[[ SUPPLIED INFORMATION open ]]

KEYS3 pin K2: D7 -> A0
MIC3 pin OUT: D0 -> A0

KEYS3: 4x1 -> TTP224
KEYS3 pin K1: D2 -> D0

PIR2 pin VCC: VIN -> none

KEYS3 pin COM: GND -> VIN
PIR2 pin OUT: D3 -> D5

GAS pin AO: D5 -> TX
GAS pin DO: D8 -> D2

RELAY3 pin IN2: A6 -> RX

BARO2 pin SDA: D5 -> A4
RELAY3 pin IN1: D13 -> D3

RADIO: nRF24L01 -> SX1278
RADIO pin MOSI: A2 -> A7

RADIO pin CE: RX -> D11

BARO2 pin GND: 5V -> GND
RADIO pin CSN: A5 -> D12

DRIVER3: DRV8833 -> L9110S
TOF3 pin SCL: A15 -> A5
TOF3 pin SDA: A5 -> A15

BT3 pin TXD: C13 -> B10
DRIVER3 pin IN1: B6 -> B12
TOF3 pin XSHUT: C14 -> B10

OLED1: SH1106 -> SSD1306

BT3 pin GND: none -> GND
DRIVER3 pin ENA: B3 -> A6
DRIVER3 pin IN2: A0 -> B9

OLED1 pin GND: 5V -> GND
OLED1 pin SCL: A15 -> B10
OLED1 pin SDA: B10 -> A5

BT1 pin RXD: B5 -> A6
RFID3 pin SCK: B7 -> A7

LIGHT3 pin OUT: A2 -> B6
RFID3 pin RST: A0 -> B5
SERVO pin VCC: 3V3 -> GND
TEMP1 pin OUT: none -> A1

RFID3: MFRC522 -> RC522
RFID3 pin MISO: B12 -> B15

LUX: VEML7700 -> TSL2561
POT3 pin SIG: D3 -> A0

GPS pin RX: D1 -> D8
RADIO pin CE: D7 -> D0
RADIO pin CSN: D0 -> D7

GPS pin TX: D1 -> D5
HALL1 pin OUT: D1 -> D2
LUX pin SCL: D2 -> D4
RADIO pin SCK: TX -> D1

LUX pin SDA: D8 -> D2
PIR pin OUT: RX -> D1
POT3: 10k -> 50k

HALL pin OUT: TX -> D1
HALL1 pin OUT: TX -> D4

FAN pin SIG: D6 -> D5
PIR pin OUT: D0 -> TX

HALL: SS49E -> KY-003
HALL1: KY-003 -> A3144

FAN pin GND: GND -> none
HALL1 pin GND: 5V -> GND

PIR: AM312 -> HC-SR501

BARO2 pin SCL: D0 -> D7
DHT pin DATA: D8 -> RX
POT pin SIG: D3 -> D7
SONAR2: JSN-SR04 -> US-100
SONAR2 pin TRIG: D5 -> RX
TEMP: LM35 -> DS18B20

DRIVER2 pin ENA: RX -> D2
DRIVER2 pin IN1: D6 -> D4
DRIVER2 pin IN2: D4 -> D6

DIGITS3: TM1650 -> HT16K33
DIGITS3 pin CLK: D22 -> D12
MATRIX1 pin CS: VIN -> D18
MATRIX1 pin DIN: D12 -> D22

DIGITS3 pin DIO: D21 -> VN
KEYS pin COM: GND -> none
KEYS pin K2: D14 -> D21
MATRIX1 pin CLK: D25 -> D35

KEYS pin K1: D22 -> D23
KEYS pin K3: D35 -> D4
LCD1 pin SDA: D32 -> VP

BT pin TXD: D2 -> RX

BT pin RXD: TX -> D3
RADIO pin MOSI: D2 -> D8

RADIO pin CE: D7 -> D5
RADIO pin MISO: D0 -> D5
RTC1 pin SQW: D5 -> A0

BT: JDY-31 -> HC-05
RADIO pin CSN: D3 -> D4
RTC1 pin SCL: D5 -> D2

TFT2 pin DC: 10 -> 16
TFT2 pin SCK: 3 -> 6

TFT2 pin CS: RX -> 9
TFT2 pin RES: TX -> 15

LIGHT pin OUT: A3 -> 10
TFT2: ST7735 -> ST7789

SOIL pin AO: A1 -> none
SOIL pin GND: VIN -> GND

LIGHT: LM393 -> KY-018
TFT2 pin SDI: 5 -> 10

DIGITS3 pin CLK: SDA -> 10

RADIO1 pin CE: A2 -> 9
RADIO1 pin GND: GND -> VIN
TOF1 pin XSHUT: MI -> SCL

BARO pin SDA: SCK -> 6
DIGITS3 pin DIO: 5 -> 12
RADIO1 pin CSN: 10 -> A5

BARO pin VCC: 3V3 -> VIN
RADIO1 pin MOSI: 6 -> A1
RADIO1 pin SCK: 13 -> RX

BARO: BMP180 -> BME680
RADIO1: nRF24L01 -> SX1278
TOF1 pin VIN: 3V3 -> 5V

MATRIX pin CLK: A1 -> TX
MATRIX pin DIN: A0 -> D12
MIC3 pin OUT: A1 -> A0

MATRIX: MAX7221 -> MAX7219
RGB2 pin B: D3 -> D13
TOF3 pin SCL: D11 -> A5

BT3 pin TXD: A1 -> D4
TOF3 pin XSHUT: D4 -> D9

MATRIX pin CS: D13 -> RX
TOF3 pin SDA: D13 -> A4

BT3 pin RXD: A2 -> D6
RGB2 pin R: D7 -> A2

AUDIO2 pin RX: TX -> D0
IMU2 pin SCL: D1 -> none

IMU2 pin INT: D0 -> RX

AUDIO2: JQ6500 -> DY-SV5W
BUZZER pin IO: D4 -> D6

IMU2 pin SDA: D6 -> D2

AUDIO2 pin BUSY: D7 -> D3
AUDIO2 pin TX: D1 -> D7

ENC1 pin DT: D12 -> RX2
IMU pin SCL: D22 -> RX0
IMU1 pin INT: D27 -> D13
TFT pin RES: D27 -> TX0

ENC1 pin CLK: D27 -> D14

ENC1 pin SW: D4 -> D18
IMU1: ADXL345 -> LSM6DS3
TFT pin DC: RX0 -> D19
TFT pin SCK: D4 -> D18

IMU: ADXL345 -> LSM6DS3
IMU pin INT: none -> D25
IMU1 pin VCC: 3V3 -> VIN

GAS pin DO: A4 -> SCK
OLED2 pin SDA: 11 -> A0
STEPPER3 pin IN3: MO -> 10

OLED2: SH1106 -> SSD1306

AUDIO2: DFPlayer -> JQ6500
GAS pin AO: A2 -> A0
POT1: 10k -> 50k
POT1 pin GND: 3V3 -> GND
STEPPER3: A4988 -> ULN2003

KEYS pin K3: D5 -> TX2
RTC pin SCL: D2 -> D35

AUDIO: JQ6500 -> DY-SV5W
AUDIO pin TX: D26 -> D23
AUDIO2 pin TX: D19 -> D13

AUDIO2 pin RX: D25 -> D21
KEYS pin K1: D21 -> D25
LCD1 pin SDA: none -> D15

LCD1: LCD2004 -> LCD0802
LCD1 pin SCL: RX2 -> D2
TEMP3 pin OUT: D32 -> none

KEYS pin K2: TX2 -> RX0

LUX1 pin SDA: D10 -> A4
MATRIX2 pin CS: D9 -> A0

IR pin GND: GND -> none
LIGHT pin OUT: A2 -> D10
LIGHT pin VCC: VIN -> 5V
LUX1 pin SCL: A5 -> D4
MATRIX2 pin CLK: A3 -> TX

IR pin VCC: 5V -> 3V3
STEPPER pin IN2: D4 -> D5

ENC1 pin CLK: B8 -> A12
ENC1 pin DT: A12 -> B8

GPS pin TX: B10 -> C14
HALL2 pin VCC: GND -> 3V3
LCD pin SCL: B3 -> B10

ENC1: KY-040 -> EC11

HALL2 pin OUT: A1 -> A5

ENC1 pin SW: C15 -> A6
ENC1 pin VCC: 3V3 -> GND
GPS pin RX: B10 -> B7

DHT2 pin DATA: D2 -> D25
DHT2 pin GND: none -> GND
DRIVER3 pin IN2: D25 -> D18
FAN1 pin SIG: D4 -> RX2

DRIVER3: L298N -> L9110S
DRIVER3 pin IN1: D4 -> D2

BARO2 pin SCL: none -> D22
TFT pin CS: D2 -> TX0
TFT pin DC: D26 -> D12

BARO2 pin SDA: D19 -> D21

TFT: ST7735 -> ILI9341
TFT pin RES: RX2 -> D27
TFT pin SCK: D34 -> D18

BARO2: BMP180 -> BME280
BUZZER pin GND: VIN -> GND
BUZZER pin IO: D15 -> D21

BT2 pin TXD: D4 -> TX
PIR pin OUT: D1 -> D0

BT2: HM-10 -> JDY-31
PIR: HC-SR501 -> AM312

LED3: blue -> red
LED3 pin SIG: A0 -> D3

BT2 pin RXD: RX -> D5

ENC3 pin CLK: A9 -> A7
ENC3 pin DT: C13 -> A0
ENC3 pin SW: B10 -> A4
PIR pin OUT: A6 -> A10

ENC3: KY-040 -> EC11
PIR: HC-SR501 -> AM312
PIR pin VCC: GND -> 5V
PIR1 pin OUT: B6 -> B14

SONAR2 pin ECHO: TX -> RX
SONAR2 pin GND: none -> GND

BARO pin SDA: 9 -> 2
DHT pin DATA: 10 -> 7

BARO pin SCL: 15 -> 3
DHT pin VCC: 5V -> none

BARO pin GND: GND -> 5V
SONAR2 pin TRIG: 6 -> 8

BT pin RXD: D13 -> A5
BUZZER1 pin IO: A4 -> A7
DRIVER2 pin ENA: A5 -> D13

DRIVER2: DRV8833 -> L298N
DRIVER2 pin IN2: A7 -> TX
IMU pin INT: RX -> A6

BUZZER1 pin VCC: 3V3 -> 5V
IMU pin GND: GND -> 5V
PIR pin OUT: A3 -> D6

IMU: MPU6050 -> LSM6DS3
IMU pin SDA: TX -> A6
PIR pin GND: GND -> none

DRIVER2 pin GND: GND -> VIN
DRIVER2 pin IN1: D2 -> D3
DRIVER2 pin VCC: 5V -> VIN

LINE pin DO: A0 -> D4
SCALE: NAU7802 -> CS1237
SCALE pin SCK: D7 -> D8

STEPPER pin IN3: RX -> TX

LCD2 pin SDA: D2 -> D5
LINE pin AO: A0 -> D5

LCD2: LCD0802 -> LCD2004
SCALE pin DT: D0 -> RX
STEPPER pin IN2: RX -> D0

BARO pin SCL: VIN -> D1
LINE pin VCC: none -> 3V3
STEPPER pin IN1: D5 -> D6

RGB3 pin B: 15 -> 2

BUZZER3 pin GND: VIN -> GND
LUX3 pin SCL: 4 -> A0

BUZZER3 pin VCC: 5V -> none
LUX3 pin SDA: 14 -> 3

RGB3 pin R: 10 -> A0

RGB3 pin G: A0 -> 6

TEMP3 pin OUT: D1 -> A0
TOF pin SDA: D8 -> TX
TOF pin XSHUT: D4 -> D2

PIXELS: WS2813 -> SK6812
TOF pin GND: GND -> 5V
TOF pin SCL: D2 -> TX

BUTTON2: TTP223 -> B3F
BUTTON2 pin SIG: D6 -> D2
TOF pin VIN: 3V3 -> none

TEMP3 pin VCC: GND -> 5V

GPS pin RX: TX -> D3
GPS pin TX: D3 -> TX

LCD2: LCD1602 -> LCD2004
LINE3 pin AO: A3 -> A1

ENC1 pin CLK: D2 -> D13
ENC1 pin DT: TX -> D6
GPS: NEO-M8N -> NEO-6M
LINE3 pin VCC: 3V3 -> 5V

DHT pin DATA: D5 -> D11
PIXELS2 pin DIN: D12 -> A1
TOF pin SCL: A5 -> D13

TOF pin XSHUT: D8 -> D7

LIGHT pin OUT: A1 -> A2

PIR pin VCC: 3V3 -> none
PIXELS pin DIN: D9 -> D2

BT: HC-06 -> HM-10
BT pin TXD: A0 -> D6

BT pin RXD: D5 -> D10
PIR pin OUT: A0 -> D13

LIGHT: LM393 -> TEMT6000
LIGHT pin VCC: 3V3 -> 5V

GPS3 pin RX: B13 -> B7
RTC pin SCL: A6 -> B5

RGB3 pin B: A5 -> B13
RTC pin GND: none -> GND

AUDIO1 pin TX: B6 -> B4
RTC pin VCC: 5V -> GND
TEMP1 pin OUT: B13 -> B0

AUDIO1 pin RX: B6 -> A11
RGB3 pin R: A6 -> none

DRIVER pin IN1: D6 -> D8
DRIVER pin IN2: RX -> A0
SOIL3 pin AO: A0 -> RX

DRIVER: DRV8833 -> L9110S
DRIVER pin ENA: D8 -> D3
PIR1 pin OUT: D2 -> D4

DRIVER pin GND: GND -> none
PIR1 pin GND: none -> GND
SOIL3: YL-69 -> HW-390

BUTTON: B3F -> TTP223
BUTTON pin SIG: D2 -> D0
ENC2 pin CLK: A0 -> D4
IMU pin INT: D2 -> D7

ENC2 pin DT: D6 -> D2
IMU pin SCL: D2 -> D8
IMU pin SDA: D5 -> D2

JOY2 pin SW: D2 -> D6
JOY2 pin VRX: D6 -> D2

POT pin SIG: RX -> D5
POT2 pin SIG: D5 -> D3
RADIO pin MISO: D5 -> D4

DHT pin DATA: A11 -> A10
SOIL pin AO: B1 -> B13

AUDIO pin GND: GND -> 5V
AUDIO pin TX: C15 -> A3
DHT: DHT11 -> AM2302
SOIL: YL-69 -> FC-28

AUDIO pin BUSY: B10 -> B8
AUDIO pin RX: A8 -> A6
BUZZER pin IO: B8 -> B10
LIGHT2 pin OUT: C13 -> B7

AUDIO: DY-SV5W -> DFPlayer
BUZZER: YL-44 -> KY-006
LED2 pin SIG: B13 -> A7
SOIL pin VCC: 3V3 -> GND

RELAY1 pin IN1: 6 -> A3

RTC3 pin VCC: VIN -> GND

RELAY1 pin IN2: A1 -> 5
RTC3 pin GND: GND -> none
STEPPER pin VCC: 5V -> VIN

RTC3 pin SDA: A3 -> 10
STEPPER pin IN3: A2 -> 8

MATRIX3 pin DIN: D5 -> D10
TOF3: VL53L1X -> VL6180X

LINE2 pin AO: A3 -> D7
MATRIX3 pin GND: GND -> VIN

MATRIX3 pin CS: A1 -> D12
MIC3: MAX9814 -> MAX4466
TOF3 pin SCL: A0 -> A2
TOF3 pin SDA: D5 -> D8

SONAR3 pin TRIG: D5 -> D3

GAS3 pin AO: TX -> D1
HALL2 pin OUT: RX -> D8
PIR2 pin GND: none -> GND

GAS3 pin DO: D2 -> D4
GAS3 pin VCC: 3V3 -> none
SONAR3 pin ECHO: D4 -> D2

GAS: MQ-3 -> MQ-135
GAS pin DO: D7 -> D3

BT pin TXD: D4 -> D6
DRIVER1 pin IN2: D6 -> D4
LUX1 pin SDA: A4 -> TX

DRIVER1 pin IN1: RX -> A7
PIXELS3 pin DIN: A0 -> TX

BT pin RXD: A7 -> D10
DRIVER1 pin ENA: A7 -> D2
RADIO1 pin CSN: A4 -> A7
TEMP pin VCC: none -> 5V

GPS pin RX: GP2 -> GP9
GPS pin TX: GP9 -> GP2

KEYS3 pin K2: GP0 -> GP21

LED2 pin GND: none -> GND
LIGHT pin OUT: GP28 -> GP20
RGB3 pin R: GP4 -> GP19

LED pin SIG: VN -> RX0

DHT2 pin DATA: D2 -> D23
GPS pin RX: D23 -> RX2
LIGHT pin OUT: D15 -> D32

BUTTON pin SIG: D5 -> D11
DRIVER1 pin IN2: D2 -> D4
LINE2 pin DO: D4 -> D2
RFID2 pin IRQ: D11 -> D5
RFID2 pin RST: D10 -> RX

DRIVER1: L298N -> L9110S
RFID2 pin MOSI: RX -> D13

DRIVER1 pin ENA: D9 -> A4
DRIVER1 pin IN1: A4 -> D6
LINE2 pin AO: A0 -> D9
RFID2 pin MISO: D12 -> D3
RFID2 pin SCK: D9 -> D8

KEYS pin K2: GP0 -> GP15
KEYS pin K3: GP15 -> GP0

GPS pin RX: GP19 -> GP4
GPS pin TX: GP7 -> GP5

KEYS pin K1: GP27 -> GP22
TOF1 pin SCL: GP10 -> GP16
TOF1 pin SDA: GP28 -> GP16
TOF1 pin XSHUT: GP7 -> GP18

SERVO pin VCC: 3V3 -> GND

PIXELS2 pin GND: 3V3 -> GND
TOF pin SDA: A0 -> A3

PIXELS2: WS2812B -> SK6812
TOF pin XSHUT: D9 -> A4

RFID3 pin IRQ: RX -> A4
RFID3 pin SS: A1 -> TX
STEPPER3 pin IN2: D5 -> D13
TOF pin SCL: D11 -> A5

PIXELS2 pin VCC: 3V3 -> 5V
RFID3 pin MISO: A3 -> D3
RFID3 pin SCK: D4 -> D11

[[ SUPPLIED INFORMATION closed ]]

WHAT TO WORK ON:
Within the listing above, locate the line containing "LCD1 pin SDA: none -> D15" and the line containing "LCD pin SCL: B3 -> B10". Reproduce those two lines and all lines between them exactly, with nothing added.

REPLY TO THE EXERCISE:
LCD1 pin SDA: none -> D15

LCD1: LCD2004 -> LCD0802
LCD1 pin SCL: RX2 -> D2
TEMP3 pin OUT: D32 -> none

KEYS pin K2: TX2 -> RX0

LUX1 pin SDA: D10 -> A4
MATRIX2 pin CS: D9 -> A0

IR pin GND: GND -> none
LIGHT pin OUT: A2 -> D10
LIGHT pin VCC: VIN -> 5V
LUX1 pin SCL: A5 -> D4
MATRIX2 pin CLK: A3 -> TX

IR pin VCC: 5V -> 3V3
STEPPER pin IN2: D4 -> D5

ENC1 pin CLK: B8 -> A12
ENC1 pin DT: A12 -> B8

GPS pin TX: B10 -> C14
HALL2 pin VCC: GND -> 3V3
LCD pin SCL: B3 -> B10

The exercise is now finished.